== Goal of the exercise ==
For this exercise, copy exactly the lines below from the one with "yellow cake [312,48,382,100]" through the one with "white house [108,68,230,189] -> none" and leave out the pictures.

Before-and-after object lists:
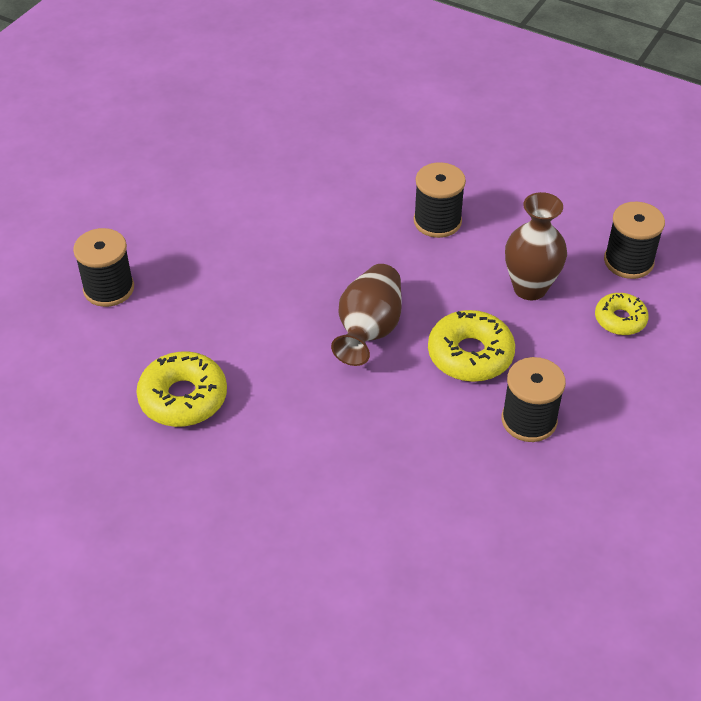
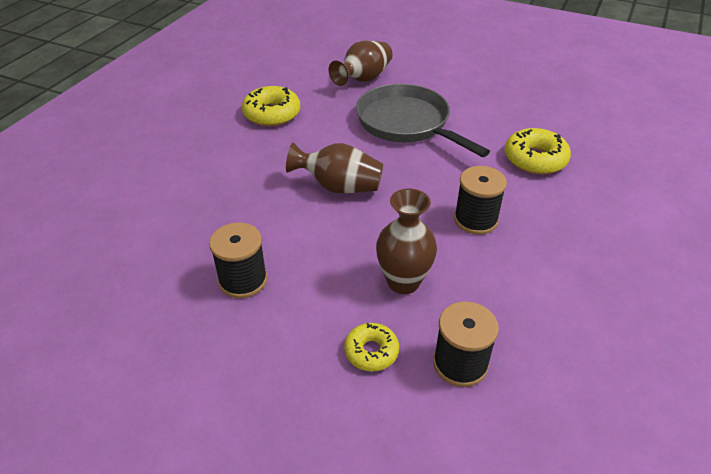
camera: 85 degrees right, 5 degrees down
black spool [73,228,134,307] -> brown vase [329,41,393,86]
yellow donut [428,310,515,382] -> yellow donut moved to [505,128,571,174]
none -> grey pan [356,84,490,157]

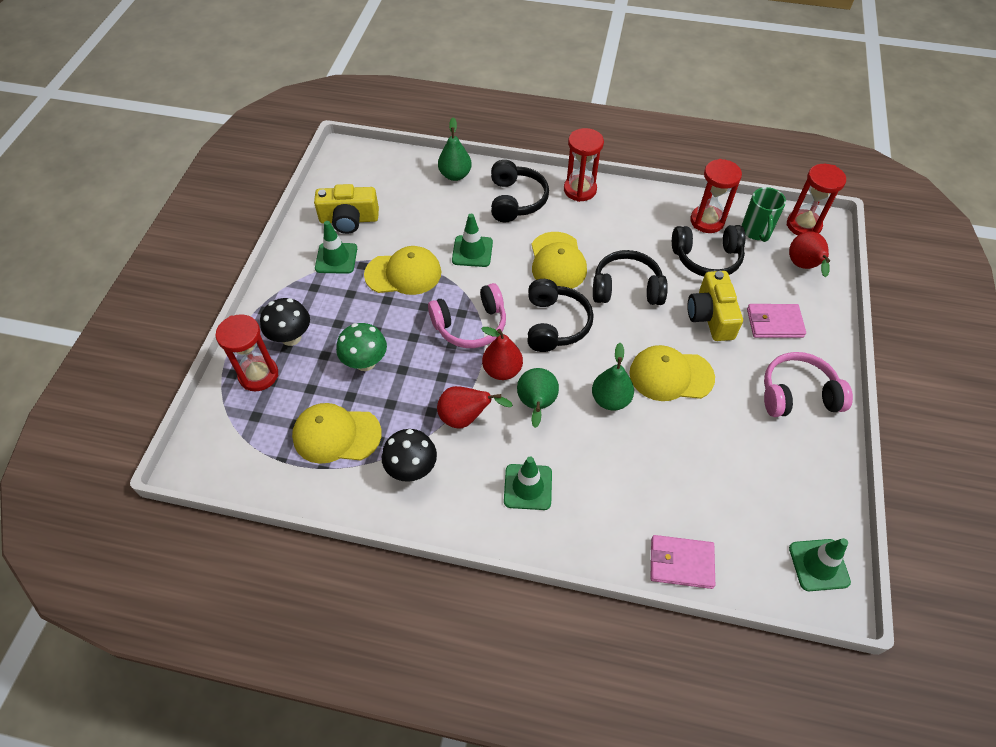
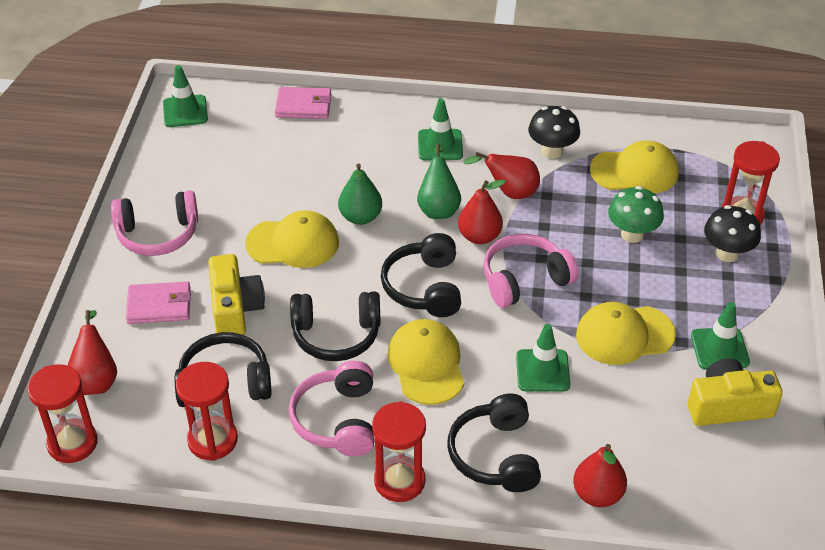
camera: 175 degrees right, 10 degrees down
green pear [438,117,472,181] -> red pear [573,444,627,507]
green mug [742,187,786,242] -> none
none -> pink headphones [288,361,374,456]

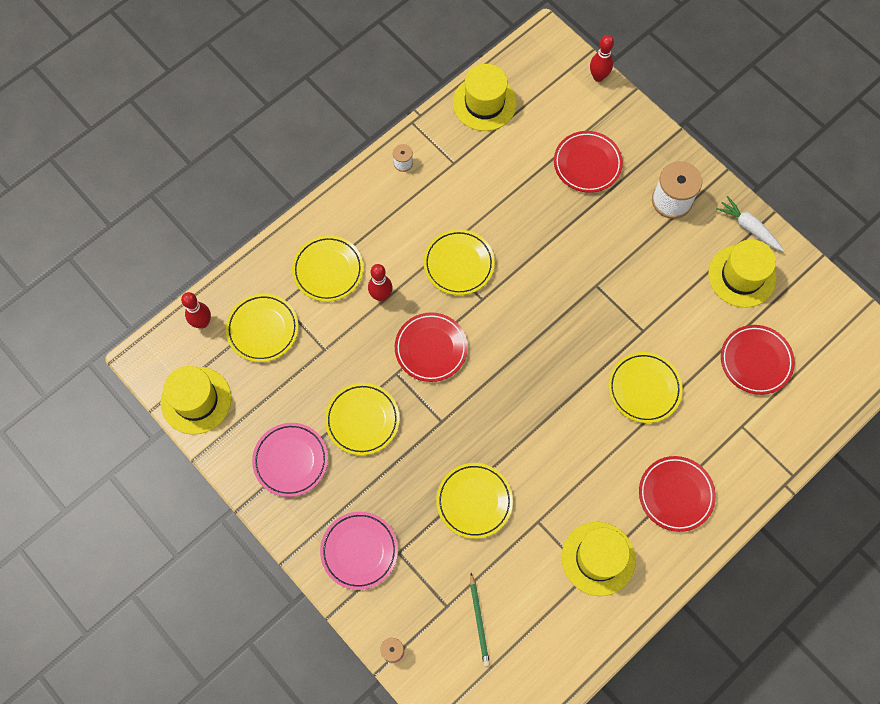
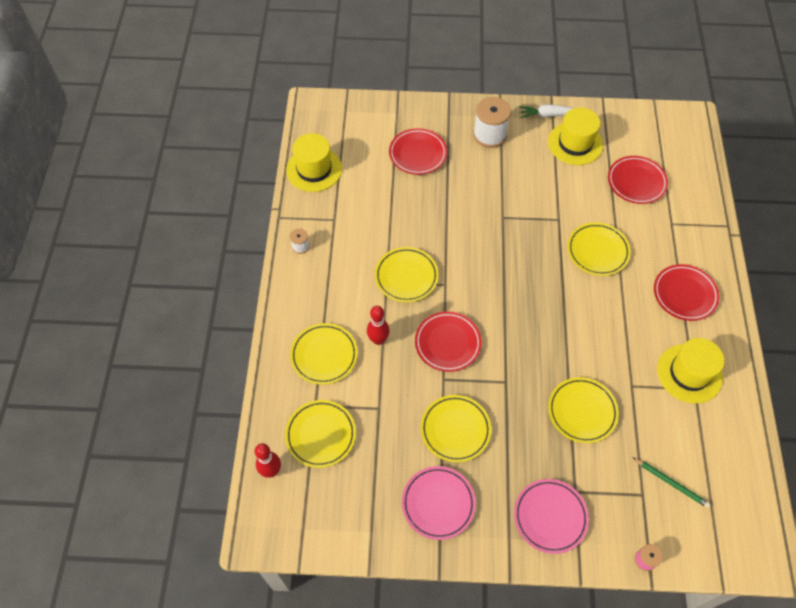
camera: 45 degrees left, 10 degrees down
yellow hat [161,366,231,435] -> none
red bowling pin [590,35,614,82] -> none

==

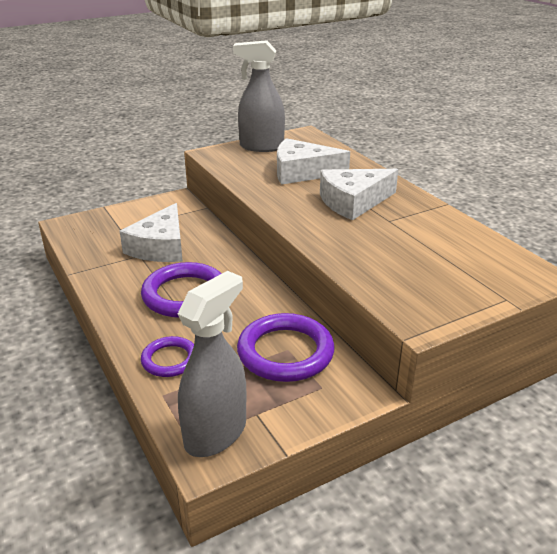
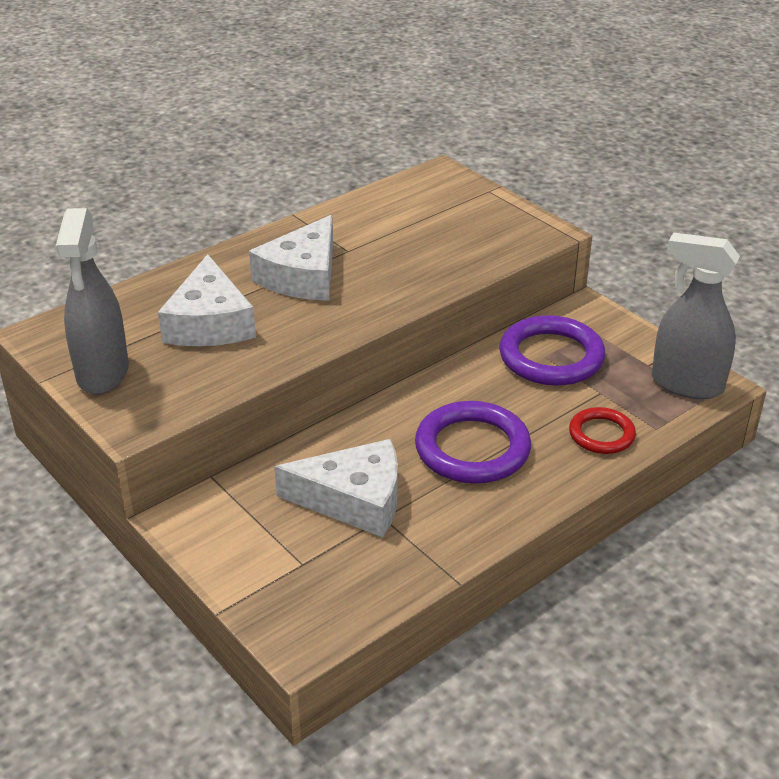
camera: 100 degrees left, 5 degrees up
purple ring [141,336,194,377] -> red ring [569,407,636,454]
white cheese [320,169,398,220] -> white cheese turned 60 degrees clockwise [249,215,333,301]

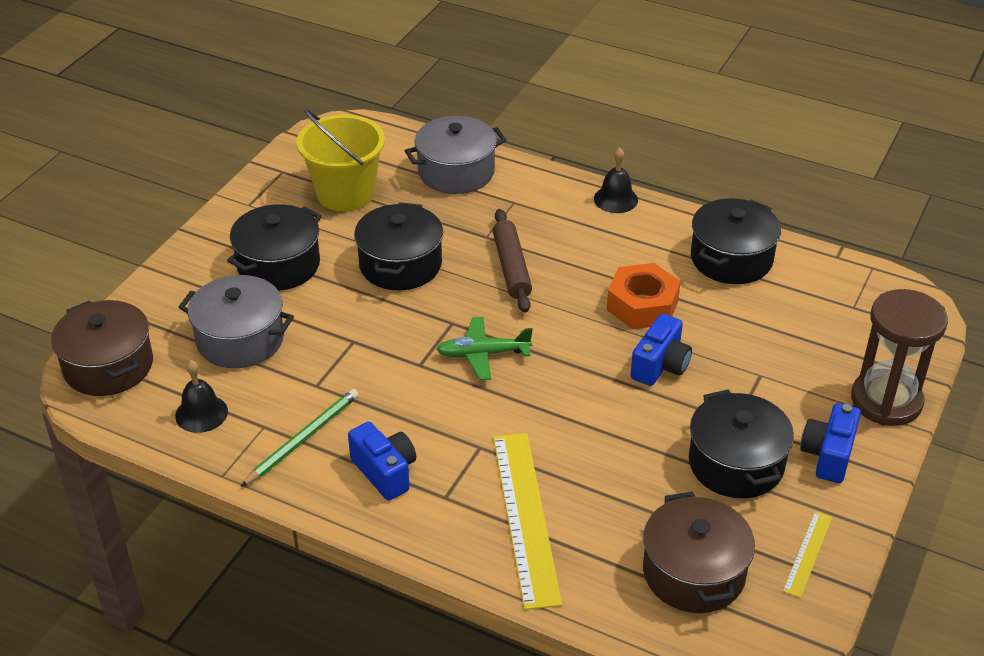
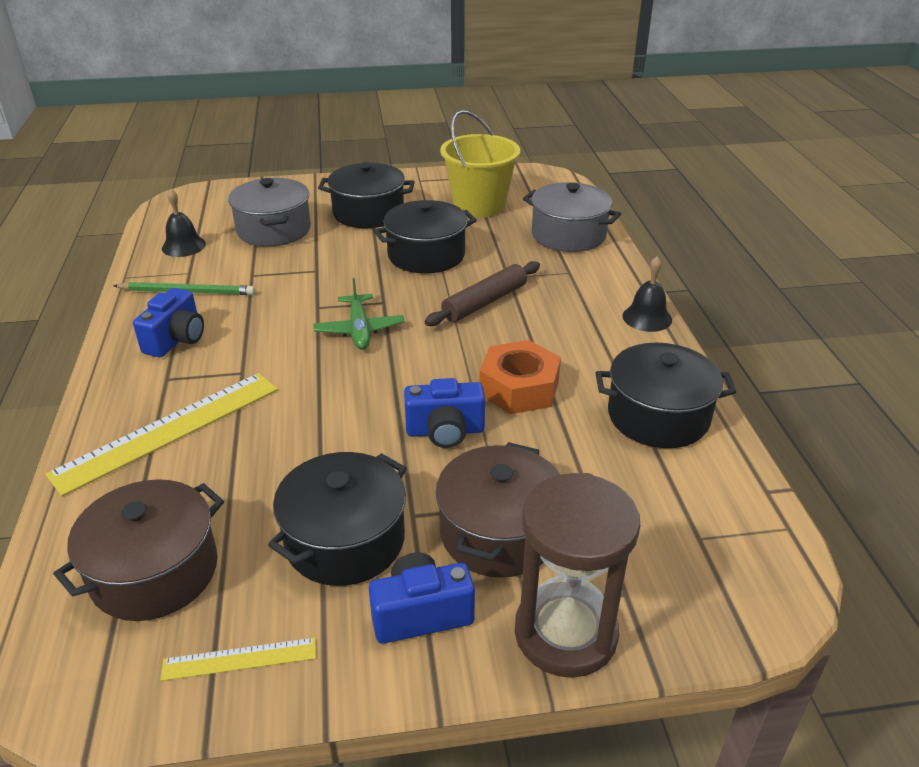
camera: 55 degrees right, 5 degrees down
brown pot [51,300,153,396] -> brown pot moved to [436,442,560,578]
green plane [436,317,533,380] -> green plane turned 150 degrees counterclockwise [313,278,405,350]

* * *

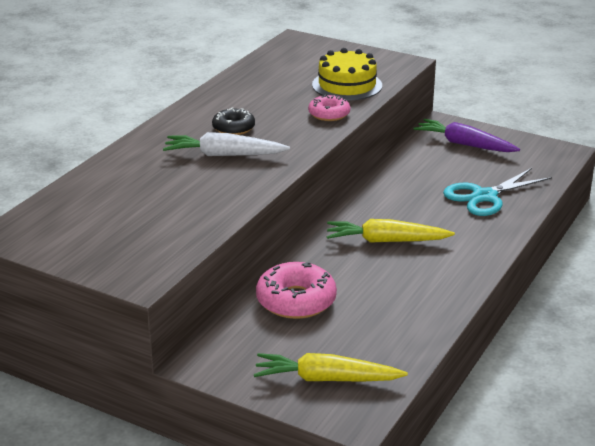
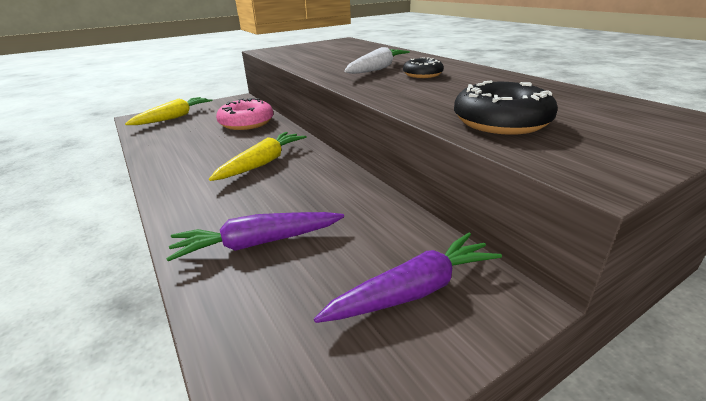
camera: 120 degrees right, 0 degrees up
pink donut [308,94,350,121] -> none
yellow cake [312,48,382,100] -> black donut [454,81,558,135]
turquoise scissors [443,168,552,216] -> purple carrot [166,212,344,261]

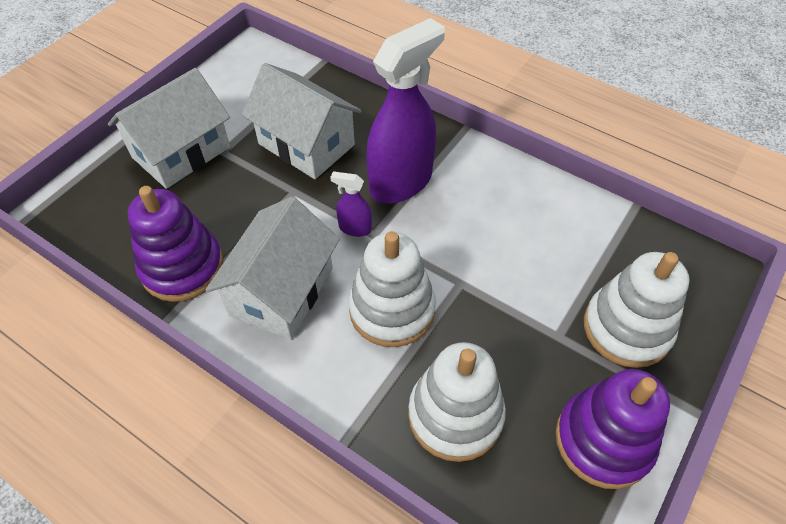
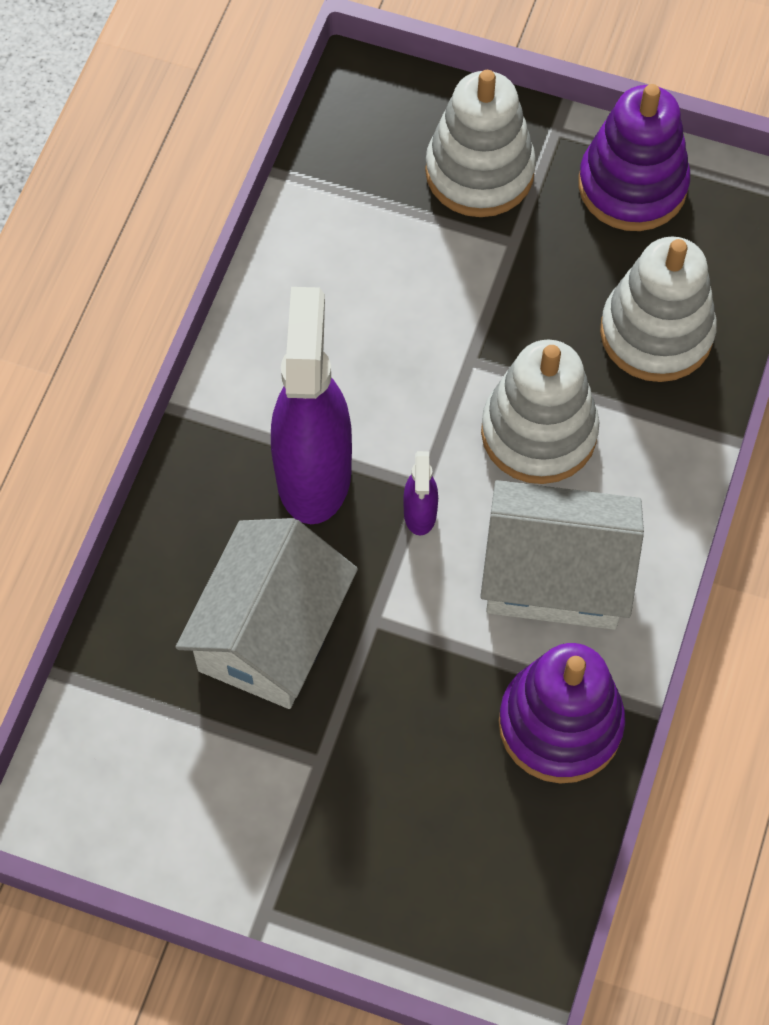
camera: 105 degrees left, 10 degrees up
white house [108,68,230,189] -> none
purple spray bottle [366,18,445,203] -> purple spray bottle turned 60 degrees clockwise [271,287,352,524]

== Reply ==
yellow cake [312,48,382,100] -> black donut [454,81,558,135]
turquoise scissors [443,168,552,216] -> purple carrot [166,212,344,261]

camera: 105 degrees left, 10 degrees up
white house [108,68,230,189] -> none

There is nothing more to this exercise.